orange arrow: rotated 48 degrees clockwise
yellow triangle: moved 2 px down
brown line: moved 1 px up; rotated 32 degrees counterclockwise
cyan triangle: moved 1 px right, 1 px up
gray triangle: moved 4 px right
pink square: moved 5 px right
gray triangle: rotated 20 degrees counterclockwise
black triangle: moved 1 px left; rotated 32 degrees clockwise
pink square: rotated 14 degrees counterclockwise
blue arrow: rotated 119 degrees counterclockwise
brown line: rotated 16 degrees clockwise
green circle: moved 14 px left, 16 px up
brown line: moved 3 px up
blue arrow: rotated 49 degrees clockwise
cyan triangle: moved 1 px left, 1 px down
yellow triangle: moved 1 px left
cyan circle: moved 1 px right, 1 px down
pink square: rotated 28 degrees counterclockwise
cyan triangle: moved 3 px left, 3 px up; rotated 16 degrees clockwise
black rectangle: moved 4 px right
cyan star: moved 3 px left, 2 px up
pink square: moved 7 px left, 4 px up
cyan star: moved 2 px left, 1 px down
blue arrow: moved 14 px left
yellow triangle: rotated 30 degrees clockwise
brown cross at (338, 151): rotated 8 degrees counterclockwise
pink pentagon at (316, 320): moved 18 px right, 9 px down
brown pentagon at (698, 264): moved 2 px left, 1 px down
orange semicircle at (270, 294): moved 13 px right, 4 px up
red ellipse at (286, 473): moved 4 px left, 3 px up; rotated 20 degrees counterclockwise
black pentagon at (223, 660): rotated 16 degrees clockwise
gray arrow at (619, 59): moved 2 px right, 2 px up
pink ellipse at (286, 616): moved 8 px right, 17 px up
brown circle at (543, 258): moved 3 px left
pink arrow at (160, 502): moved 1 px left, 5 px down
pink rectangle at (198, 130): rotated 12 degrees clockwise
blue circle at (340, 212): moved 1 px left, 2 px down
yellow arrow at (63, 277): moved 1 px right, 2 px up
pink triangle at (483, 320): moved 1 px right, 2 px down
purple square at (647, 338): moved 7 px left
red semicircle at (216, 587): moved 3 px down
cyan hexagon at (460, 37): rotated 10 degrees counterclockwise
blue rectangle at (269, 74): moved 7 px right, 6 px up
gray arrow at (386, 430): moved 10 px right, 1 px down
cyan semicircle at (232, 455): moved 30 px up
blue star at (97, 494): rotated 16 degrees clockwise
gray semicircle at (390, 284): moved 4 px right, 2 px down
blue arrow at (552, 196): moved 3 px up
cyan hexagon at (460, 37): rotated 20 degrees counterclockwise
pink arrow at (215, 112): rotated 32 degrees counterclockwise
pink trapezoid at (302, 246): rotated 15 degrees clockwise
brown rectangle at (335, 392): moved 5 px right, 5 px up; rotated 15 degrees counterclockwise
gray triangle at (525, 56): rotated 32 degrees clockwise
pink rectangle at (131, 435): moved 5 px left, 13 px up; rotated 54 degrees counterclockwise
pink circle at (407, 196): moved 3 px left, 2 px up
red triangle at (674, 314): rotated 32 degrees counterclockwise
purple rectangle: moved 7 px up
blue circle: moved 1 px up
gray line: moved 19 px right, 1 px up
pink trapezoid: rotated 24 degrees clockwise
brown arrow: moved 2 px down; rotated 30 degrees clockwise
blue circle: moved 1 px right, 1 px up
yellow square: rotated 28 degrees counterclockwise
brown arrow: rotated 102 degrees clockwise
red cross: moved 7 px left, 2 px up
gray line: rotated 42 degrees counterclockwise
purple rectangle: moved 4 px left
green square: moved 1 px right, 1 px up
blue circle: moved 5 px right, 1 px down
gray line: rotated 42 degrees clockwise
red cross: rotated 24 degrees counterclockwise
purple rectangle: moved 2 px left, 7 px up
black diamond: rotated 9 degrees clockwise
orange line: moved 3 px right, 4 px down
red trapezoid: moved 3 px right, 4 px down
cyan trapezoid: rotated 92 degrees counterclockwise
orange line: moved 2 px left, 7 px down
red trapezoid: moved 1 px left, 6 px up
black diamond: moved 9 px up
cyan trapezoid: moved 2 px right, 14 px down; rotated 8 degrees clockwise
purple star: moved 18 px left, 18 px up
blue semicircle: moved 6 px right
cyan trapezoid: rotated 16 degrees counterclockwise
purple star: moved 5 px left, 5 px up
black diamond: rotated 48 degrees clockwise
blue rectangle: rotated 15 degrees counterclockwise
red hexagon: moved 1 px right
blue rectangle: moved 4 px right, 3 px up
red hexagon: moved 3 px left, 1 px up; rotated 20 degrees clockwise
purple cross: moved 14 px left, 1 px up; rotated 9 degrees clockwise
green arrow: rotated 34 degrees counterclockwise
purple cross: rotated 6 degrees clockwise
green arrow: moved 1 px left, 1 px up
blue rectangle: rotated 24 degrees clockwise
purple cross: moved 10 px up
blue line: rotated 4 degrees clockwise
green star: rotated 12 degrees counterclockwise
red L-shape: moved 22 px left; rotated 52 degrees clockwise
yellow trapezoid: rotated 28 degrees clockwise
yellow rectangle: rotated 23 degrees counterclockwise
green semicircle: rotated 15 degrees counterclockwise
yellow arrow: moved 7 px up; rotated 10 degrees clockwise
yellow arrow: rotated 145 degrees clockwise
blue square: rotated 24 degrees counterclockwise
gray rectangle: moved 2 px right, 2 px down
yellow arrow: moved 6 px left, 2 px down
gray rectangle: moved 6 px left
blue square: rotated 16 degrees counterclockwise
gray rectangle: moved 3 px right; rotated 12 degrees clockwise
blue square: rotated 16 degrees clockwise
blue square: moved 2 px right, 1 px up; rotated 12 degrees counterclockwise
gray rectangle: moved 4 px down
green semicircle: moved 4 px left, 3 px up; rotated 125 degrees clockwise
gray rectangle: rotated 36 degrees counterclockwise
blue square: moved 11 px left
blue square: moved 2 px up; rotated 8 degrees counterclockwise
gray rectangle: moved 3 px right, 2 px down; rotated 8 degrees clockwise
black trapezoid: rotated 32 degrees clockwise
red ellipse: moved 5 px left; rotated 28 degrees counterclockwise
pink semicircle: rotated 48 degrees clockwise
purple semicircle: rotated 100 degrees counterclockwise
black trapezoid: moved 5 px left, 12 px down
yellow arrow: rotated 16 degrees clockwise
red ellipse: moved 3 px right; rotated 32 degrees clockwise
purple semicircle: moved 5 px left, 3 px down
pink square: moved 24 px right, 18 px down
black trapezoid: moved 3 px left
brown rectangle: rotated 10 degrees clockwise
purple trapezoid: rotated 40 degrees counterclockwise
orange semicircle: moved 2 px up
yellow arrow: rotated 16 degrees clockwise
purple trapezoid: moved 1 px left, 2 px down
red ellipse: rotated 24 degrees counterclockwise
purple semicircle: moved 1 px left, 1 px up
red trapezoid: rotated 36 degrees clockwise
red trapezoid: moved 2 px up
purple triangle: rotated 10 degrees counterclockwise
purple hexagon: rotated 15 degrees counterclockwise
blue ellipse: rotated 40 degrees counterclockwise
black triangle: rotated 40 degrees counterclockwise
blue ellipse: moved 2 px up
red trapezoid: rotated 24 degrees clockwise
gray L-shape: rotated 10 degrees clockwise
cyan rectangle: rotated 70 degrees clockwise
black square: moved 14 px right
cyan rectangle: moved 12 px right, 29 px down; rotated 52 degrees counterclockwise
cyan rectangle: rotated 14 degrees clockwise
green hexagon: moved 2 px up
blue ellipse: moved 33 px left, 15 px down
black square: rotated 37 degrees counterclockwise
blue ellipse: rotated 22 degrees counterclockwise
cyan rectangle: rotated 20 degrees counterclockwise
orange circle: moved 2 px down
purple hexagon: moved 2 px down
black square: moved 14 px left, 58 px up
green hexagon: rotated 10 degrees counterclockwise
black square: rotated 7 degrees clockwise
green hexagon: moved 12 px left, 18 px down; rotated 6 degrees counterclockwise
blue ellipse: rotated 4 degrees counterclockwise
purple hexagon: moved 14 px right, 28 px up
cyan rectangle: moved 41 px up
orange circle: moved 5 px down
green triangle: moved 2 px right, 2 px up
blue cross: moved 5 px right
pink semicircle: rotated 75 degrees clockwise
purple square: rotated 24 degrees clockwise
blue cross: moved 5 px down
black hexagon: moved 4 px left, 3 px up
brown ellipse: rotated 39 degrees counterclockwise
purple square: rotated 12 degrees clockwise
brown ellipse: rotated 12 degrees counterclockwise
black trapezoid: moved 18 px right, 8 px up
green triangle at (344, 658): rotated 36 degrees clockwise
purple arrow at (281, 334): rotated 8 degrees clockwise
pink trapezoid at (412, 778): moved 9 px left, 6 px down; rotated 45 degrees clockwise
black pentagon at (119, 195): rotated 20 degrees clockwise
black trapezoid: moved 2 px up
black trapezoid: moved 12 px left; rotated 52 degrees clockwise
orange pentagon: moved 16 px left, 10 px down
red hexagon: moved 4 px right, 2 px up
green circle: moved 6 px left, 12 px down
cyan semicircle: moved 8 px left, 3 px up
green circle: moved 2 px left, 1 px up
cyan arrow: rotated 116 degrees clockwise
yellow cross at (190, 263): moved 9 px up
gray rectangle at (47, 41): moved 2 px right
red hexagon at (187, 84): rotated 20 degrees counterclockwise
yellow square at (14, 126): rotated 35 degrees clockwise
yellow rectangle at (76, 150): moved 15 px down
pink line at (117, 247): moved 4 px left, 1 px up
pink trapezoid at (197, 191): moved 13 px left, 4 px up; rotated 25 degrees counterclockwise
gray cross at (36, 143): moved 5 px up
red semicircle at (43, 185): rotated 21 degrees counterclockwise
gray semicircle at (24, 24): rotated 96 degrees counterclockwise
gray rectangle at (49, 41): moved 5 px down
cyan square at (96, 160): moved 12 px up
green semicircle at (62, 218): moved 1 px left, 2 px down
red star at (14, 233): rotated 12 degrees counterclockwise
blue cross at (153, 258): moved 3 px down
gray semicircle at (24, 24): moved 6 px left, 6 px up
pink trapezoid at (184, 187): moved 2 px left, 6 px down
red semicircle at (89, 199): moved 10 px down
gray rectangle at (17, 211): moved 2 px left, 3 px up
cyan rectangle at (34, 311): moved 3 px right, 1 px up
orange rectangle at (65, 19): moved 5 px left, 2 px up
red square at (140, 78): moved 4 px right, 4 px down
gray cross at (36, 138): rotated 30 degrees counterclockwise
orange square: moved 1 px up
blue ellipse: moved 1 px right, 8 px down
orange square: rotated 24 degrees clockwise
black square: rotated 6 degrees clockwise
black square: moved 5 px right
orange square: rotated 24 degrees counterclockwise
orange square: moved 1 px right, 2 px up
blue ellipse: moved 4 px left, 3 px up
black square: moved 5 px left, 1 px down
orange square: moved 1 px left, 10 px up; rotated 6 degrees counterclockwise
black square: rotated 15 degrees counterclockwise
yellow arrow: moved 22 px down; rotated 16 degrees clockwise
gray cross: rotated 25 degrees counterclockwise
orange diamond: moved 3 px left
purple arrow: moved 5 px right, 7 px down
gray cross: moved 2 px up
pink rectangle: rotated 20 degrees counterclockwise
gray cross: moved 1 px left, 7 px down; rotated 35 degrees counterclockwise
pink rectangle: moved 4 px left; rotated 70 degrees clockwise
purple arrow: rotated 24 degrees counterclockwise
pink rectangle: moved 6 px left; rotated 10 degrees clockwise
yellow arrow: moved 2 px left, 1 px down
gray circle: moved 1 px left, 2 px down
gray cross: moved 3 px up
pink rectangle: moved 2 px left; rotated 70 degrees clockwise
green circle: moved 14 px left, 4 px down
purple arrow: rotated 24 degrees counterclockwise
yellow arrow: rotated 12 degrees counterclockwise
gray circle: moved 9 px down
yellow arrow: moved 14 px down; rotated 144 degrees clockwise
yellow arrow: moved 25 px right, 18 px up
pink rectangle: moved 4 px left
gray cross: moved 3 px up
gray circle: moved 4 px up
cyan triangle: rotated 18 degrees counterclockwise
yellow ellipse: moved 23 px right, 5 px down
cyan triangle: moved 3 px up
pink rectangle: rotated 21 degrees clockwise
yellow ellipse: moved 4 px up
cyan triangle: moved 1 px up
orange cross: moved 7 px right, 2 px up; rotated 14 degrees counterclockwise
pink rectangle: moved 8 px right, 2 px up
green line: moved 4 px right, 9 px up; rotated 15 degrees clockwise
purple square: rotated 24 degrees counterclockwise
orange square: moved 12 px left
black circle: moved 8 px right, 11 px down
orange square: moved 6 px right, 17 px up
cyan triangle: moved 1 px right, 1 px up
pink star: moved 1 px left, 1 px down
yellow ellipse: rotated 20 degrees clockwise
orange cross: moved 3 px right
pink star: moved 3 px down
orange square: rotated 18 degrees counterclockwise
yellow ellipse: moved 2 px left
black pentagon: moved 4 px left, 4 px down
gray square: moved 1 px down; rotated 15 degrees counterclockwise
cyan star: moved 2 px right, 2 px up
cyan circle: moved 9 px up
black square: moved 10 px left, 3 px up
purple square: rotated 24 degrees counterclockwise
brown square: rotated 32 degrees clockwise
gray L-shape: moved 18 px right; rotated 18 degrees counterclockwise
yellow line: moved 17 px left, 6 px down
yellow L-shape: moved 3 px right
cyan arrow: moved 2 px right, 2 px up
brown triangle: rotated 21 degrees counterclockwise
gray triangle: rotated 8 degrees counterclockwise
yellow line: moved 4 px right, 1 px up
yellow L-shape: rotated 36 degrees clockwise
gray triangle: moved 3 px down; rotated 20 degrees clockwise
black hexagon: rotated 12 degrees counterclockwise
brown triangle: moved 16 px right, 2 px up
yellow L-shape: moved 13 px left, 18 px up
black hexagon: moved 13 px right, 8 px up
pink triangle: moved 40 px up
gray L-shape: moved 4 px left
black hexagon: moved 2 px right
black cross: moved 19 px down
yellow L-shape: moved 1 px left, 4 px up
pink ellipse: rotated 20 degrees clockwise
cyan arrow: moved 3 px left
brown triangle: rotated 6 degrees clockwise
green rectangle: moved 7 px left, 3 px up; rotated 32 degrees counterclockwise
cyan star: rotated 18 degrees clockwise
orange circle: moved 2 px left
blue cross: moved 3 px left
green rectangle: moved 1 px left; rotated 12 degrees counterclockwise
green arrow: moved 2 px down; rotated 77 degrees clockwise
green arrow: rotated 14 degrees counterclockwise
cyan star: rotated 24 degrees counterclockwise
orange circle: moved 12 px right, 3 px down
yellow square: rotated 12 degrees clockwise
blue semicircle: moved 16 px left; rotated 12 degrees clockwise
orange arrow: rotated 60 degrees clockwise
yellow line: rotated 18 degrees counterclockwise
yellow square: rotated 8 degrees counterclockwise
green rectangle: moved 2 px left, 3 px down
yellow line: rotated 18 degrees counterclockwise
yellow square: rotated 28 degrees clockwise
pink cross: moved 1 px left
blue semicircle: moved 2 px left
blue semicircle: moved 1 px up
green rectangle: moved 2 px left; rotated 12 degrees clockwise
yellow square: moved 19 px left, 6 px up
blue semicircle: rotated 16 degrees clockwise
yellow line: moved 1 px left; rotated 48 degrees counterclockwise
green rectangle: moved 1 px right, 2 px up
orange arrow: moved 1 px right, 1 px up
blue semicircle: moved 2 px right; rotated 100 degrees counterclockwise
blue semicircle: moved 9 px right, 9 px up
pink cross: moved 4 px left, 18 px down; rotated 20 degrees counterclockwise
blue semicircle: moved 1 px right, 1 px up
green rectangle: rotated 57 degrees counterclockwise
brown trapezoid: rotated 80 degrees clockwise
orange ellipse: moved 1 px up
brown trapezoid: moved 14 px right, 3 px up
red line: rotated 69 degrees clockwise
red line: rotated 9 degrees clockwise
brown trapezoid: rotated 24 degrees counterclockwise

::::

Directions => Rewrite the rows from the first one through the row containing "pink square: rotated 14" as a Markdown table with the columns Row and Change. Put each row's number under Row and its text under Change, and leave out any blank lines.

Problem solution =>
| Row | Change |
|---|---|
| 1 | orange arrow: rotated 48 degrees clockwise |
| 2 | yellow triangle: moved 2 px down |
| 3 | brown line: moved 1 px up; rotated 32 degrees counterclockwise |
| 4 | cyan triangle: moved 1 px right, 1 px up |
| 5 | gray triangle: moved 4 px right |
| 6 | pink square: moved 5 px right |
| 7 | gray triangle: rotated 20 degrees counterclockwise |
| 8 | black triangle: moved 1 px left; rotated 32 degrees clockwise |
| 9 | pink square: rotated 14 degrees counterclockwise |